Exercise description:
Write out all the records exactly, and keep any images out.

Structured diff data
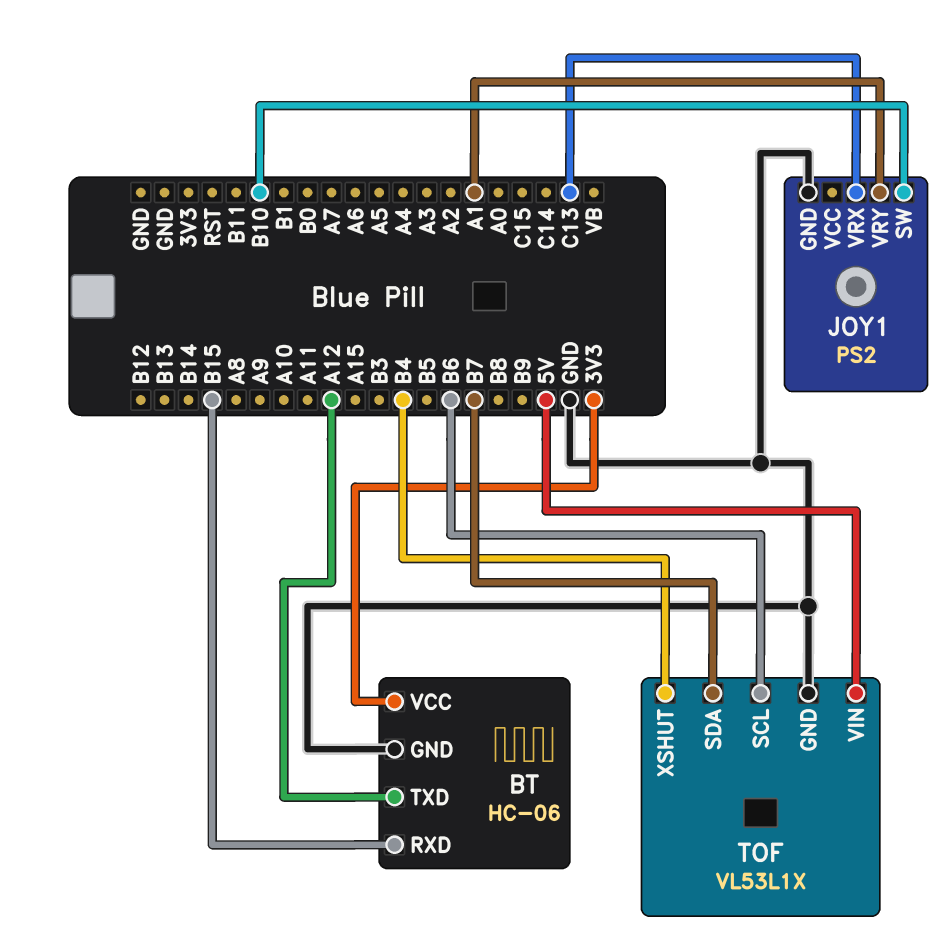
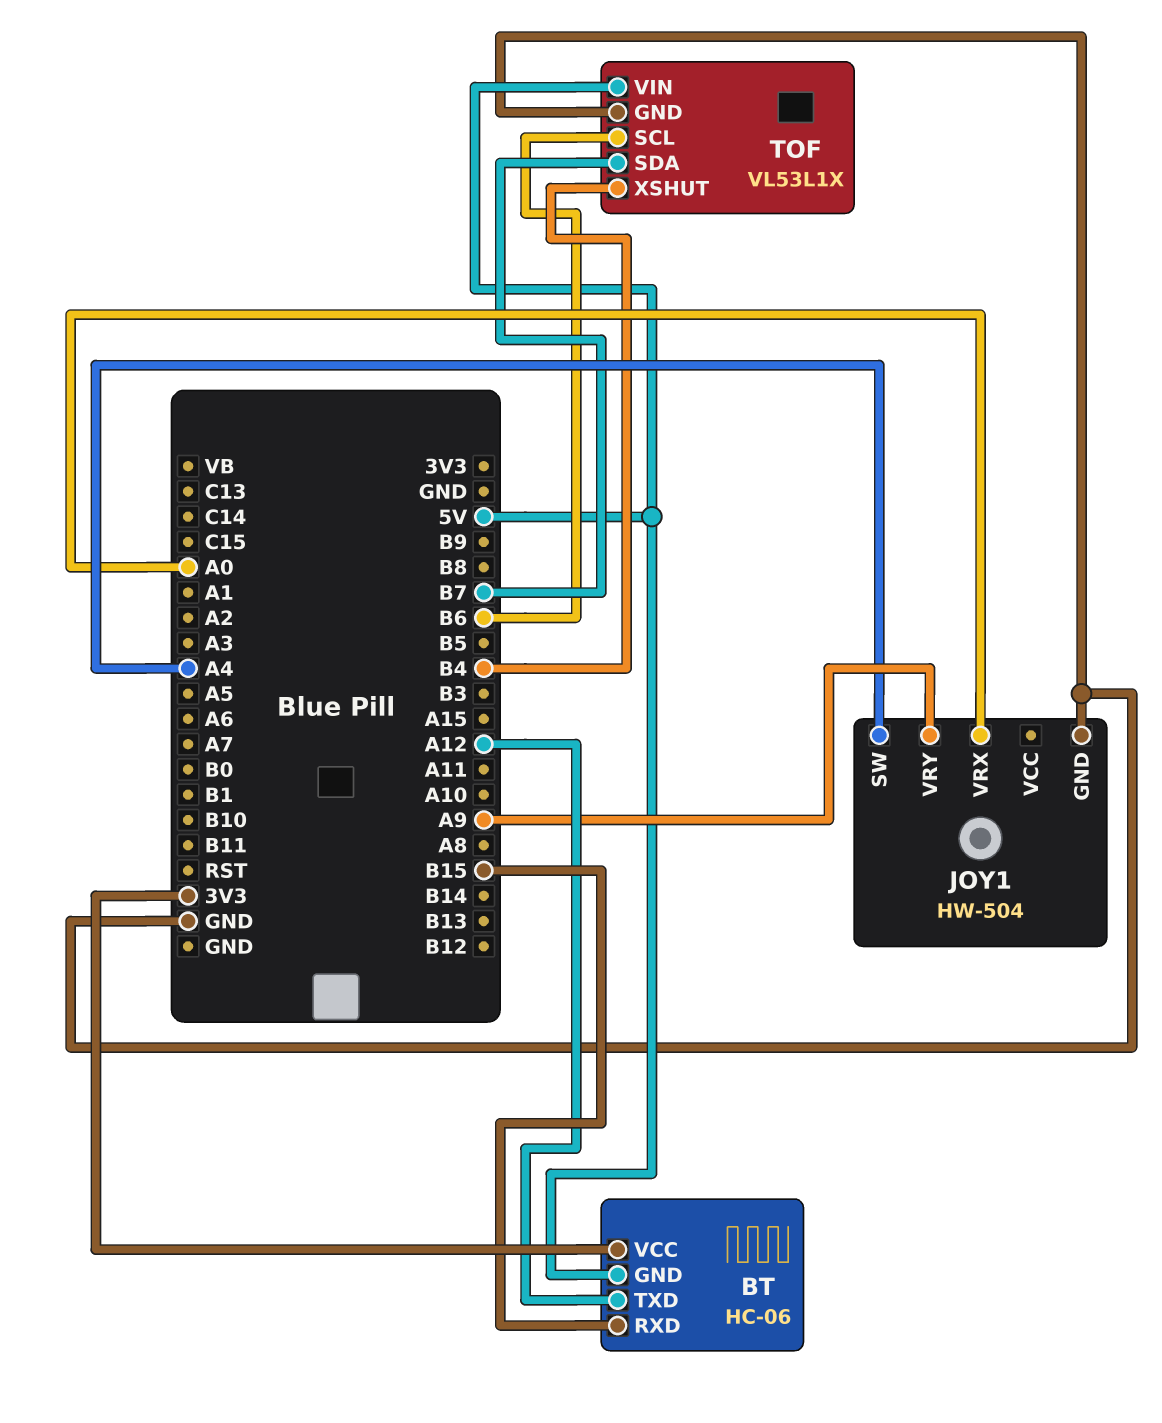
BT pin GND: GND -> 5V
JOY1: PS2 -> HW-504
JOY1 pin SW: B10 -> A4
JOY1 pin VRX: C13 -> A0
JOY1 pin VRY: A1 -> A9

Task output:
BT pin GND: GND -> 5V
JOY1: PS2 -> HW-504
JOY1 pin SW: B10 -> A4
JOY1 pin VRX: C13 -> A0
JOY1 pin VRY: A1 -> A9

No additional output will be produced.